Return all the entries word for word.

Edit difference data
◆ ◆ ◆

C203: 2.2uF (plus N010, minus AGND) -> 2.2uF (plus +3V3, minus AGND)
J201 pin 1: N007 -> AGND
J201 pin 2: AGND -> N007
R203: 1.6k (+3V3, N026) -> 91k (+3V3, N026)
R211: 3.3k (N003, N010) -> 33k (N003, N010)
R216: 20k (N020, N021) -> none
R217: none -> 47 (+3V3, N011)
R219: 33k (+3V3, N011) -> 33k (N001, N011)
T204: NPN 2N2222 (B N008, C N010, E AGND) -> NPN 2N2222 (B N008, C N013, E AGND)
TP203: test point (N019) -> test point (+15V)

◆ ◆ ◆

Task solution:
C203: 2.2uF (plus N010, minus AGND) -> 2.2uF (plus +3V3, minus AGND)
J201 pin 1: N007 -> AGND
J201 pin 2: AGND -> N007
R203: 1.6k (+3V3, N026) -> 91k (+3V3, N026)
R211: 3.3k (N003, N010) -> 33k (N003, N010)
R216: 20k (N020, N021) -> none
R217: none -> 47 (+3V3, N011)
R219: 33k (+3V3, N011) -> 33k (N001, N011)
T204: NPN 2N2222 (B N008, C N010, E AGND) -> NPN 2N2222 (B N008, C N013, E AGND)
TP203: test point (N019) -> test point (+15V)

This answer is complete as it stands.